╭─ The input
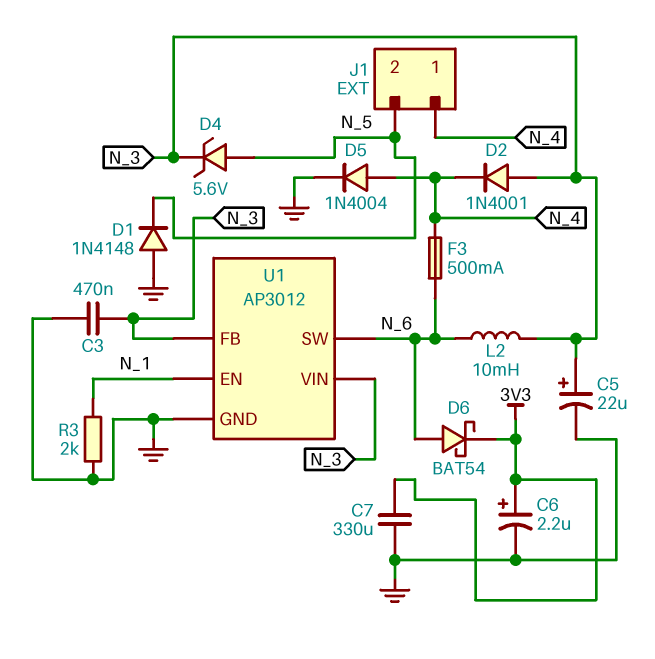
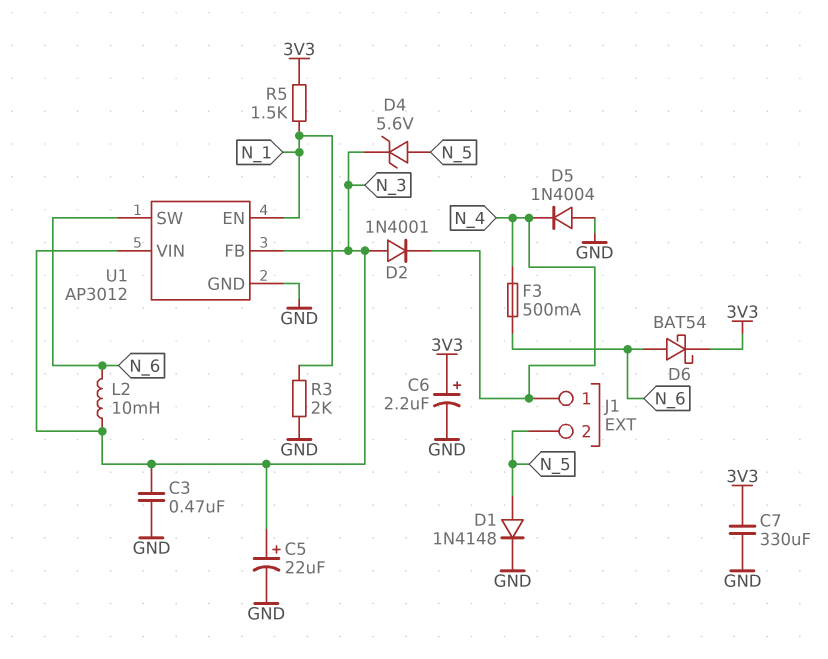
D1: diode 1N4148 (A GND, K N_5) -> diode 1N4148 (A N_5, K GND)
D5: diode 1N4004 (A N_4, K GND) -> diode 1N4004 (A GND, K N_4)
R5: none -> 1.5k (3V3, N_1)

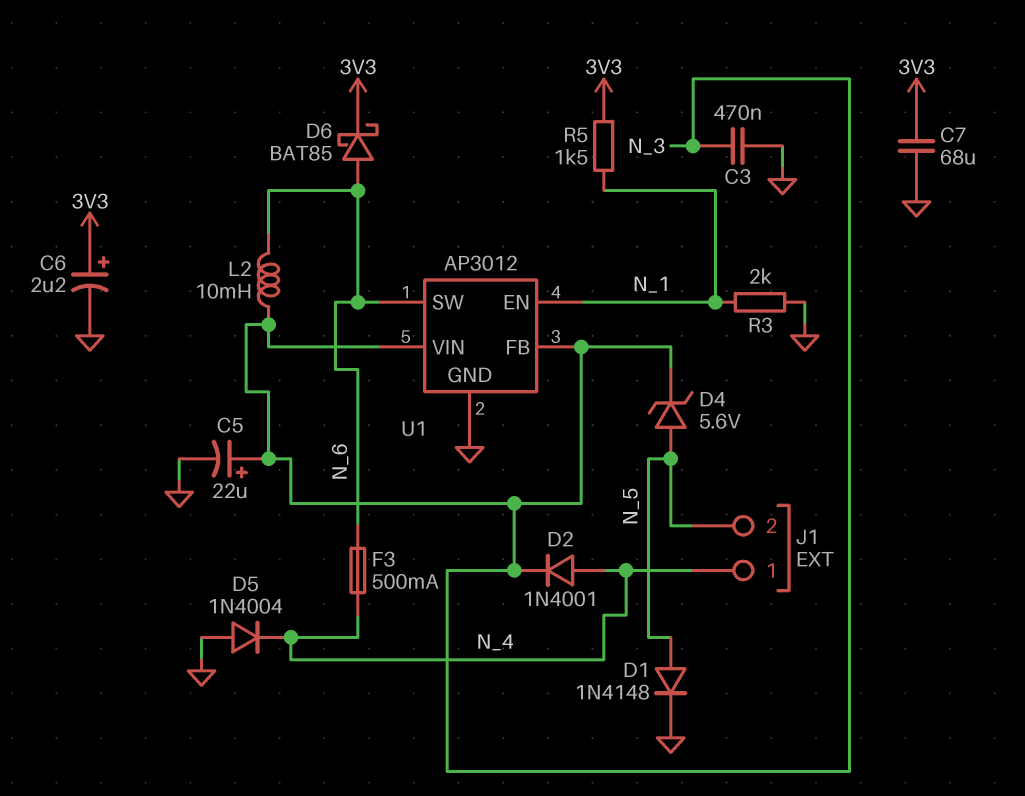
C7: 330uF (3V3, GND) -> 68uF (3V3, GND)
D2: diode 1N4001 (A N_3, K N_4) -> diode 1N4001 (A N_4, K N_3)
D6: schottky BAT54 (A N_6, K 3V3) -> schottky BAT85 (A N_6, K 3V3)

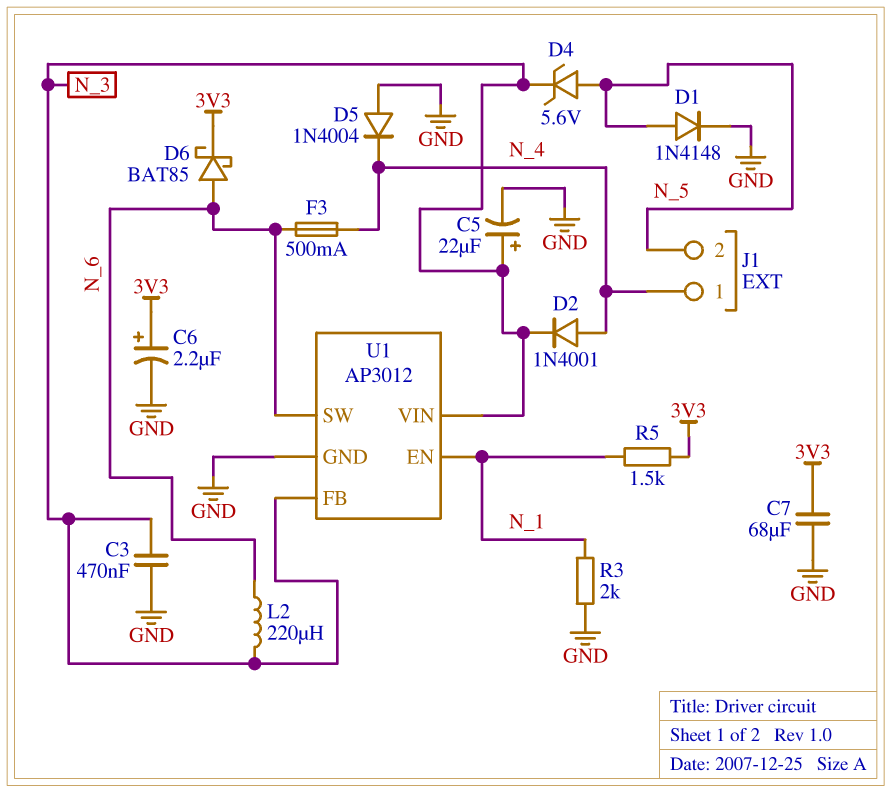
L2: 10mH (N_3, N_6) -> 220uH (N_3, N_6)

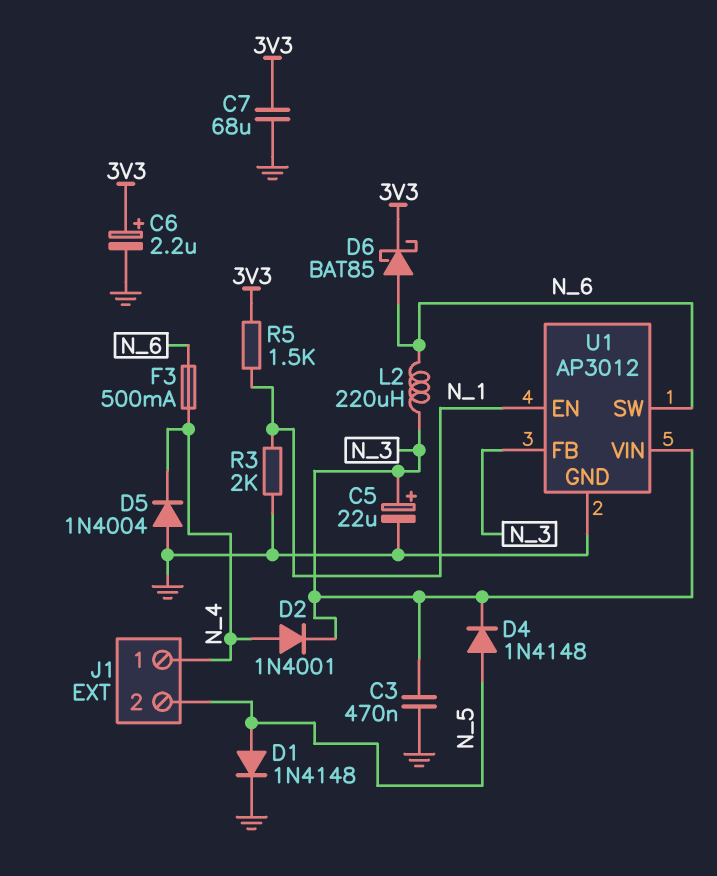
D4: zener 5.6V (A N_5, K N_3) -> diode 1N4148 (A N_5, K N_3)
╰─
Would you set down the entries exactly as given, minus their pictures?

D1: diode 1N4148 (A GND, K N_5) -> diode 1N4148 (A N_5, K GND)
D5: diode 1N4004 (A N_4, K GND) -> diode 1N4004 (A GND, K N_4)
R5: none -> 1.5k (3V3, N_1)

C7: 330uF (3V3, GND) -> 68uF (3V3, GND)
D2: diode 1N4001 (A N_3, K N_4) -> diode 1N4001 (A N_4, K N_3)
D6: schottky BAT54 (A N_6, K 3V3) -> schottky BAT85 (A N_6, K 3V3)

L2: 10mH (N_3, N_6) -> 220uH (N_3, N_6)

D4: zener 5.6V (A N_5, K N_3) -> diode 1N4148 (A N_5, K N_3)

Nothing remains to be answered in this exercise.